_SHORT PROBLEM_: Reproduce word for word the stretch of lines below, from the very first line through the line that contains "brown rectangle: moved 20 px left, 12 px down".

[start]

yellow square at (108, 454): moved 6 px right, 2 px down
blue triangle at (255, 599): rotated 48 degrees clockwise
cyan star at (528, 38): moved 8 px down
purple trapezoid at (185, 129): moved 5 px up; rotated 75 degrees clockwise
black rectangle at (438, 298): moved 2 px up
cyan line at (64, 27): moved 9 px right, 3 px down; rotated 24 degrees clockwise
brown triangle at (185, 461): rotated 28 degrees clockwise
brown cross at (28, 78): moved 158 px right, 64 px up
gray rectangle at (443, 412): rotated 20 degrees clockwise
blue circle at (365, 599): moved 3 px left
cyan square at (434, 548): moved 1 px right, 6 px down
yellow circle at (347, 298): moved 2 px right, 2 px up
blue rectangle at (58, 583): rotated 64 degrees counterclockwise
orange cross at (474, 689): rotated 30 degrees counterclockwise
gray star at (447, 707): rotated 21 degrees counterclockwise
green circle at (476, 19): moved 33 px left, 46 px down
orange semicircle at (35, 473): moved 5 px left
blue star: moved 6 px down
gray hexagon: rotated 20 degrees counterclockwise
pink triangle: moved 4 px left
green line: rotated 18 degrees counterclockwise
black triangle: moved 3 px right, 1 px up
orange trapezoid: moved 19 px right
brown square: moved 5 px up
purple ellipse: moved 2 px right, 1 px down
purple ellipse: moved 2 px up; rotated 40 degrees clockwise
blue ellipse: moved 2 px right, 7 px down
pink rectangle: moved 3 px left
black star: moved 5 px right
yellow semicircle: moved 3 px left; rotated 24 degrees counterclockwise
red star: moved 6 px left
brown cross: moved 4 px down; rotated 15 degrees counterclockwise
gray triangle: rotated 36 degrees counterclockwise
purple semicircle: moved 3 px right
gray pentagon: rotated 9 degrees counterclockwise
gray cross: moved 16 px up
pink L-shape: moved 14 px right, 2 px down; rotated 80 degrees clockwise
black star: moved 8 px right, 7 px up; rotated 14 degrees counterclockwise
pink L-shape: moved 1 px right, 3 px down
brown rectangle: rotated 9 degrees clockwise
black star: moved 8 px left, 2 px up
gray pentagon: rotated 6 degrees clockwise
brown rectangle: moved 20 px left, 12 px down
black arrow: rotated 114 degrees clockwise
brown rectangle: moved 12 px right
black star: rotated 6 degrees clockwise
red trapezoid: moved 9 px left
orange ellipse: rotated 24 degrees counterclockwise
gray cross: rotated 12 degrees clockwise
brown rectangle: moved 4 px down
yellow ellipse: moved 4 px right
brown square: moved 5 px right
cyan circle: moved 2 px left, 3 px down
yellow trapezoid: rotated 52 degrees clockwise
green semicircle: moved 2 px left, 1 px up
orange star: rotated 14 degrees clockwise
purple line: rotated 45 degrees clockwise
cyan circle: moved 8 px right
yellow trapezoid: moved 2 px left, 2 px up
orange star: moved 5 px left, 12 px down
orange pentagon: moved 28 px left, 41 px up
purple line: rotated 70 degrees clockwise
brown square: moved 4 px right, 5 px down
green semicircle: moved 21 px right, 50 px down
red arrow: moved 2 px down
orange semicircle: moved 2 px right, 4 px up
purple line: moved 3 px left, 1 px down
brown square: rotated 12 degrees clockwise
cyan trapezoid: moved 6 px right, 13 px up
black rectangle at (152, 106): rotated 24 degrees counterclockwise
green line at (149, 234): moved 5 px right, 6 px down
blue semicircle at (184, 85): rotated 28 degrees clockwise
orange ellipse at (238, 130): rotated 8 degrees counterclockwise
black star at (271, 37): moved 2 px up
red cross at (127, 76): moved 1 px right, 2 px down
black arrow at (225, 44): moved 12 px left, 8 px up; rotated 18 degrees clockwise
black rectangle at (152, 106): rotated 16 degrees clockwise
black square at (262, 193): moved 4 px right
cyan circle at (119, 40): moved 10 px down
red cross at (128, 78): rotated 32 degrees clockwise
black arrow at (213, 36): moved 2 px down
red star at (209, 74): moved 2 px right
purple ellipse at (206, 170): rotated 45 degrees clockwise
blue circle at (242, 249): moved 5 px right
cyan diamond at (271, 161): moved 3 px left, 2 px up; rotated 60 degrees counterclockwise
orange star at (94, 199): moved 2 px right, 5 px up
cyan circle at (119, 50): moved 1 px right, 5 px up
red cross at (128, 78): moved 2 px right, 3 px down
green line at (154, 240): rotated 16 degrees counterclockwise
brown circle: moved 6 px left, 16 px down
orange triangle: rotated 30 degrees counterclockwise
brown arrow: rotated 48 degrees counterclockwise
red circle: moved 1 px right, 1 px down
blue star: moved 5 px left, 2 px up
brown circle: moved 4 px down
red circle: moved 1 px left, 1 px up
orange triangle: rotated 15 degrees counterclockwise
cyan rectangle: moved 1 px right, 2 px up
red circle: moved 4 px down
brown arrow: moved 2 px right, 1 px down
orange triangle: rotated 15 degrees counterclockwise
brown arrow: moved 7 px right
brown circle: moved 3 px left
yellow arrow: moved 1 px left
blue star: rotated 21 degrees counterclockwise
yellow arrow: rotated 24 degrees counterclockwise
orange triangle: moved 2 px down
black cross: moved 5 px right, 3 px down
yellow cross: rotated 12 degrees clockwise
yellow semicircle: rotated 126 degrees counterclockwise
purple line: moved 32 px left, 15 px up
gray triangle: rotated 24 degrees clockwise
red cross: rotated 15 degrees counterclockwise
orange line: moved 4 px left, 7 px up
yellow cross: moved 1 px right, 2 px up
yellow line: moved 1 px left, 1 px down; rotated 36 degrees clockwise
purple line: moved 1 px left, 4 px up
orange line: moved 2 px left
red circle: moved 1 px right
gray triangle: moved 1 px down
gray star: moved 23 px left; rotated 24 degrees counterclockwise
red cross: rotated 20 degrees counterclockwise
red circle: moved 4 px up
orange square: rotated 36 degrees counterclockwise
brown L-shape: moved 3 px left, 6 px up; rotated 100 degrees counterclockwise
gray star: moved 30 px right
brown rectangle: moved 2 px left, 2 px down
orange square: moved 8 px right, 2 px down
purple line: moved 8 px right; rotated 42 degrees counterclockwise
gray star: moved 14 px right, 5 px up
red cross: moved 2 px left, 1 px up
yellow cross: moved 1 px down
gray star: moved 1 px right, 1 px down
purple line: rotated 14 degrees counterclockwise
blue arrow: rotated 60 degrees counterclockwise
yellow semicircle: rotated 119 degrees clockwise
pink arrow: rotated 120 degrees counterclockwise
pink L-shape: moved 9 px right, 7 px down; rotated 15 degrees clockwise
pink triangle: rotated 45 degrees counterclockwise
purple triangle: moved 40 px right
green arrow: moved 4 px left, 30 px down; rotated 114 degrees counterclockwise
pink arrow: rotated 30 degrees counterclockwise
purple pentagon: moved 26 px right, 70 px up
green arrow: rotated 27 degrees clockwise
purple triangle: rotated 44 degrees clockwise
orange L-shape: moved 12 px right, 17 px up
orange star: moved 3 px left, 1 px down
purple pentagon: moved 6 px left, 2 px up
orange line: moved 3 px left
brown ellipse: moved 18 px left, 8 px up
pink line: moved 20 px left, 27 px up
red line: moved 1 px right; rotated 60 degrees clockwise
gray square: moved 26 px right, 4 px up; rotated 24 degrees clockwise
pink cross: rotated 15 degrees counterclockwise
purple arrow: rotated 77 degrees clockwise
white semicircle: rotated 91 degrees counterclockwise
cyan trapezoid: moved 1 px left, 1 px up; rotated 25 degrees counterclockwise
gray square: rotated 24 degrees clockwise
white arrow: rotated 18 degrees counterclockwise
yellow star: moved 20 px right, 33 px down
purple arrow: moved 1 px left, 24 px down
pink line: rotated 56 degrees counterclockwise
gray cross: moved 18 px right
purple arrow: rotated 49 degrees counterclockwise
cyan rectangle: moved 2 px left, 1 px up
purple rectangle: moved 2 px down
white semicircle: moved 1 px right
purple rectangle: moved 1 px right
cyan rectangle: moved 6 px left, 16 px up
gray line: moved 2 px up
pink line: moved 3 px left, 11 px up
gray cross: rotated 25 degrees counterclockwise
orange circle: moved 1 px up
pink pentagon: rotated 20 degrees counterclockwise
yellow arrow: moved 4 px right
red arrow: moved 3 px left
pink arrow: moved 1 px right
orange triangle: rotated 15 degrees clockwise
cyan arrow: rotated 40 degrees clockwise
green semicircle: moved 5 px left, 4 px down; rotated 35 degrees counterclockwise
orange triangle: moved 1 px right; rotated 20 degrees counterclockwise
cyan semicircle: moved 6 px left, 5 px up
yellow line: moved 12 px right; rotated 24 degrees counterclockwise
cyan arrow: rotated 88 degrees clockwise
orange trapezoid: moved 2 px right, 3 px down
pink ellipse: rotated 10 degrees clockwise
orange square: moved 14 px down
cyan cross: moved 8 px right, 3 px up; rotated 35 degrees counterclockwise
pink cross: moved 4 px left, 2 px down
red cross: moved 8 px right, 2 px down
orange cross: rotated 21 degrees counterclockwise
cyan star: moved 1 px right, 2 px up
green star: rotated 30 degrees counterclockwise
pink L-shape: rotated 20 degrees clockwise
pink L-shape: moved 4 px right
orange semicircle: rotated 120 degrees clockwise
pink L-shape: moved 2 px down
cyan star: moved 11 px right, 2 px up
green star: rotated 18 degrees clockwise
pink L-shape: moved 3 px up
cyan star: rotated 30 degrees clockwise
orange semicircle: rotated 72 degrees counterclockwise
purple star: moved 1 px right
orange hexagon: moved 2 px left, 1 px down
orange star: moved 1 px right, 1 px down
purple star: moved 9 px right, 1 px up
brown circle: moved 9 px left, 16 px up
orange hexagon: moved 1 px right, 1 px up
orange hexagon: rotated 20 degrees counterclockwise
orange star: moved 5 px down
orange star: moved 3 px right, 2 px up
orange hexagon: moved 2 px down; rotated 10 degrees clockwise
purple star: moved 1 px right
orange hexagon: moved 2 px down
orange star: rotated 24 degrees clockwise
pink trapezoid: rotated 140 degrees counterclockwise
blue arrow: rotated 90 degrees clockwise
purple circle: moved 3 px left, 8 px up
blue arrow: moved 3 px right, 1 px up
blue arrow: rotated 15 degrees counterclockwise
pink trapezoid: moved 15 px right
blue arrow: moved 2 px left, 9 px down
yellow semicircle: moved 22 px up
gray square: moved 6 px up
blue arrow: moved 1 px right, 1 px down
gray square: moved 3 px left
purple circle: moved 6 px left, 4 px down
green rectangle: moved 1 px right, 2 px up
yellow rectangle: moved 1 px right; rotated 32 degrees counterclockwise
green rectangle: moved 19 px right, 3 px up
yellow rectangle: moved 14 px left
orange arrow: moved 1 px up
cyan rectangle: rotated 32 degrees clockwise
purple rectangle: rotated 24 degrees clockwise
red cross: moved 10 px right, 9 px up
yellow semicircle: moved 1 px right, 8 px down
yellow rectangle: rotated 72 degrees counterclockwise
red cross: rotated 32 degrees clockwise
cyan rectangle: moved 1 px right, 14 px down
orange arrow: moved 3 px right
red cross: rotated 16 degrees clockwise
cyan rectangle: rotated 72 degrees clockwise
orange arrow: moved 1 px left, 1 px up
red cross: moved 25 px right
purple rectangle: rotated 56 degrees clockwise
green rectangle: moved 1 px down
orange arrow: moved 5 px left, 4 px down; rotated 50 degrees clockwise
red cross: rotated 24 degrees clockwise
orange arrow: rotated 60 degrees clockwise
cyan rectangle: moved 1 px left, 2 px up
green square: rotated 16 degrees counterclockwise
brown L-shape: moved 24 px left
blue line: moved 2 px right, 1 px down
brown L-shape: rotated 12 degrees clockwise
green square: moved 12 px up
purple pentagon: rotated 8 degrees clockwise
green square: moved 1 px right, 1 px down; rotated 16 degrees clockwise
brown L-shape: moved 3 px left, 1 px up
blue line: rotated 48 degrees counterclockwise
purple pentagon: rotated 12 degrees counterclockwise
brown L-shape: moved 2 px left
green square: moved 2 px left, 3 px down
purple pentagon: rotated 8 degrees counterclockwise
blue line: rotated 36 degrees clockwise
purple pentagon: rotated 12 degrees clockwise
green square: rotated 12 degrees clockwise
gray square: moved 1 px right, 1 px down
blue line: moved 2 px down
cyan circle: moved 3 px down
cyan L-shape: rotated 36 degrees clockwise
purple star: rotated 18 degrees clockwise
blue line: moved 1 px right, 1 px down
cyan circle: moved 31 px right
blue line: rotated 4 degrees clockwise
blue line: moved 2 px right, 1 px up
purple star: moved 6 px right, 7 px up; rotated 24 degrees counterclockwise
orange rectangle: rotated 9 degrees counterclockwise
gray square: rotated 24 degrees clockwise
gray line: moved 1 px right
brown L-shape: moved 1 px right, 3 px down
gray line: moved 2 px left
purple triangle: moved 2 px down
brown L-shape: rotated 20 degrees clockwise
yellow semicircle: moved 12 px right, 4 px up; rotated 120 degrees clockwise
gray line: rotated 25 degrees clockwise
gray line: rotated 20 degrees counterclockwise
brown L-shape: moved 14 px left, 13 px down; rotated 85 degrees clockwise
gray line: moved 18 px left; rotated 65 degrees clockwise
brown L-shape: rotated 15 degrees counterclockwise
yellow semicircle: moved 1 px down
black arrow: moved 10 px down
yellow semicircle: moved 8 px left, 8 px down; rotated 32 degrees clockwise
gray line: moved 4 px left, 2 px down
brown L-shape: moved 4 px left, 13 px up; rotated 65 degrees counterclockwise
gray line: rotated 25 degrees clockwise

[end]

_SOLUTION TO THE PROBLEM_:
yellow square at (108, 454): moved 6 px right, 2 px down
blue triangle at (255, 599): rotated 48 degrees clockwise
cyan star at (528, 38): moved 8 px down
purple trapezoid at (185, 129): moved 5 px up; rotated 75 degrees clockwise
black rectangle at (438, 298): moved 2 px up
cyan line at (64, 27): moved 9 px right, 3 px down; rotated 24 degrees clockwise
brown triangle at (185, 461): rotated 28 degrees clockwise
brown cross at (28, 78): moved 158 px right, 64 px up
gray rectangle at (443, 412): rotated 20 degrees clockwise
blue circle at (365, 599): moved 3 px left
cyan square at (434, 548): moved 1 px right, 6 px down
yellow circle at (347, 298): moved 2 px right, 2 px up
blue rectangle at (58, 583): rotated 64 degrees counterclockwise
orange cross at (474, 689): rotated 30 degrees counterclockwise
gray star at (447, 707): rotated 21 degrees counterclockwise
green circle at (476, 19): moved 33 px left, 46 px down
orange semicircle at (35, 473): moved 5 px left
blue star: moved 6 px down
gray hexagon: rotated 20 degrees counterclockwise
pink triangle: moved 4 px left
green line: rotated 18 degrees counterclockwise
black triangle: moved 3 px right, 1 px up
orange trapezoid: moved 19 px right
brown square: moved 5 px up
purple ellipse: moved 2 px right, 1 px down
purple ellipse: moved 2 px up; rotated 40 degrees clockwise
blue ellipse: moved 2 px right, 7 px down
pink rectangle: moved 3 px left
black star: moved 5 px right
yellow semicircle: moved 3 px left; rotated 24 degrees counterclockwise
red star: moved 6 px left
brown cross: moved 4 px down; rotated 15 degrees counterclockwise
gray triangle: rotated 36 degrees counterclockwise
purple semicircle: moved 3 px right
gray pentagon: rotated 9 degrees counterclockwise
gray cross: moved 16 px up
pink L-shape: moved 14 px right, 2 px down; rotated 80 degrees clockwise
black star: moved 8 px right, 7 px up; rotated 14 degrees counterclockwise
pink L-shape: moved 1 px right, 3 px down
brown rectangle: rotated 9 degrees clockwise
black star: moved 8 px left, 2 px up
gray pentagon: rotated 6 degrees clockwise
brown rectangle: moved 20 px left, 12 px down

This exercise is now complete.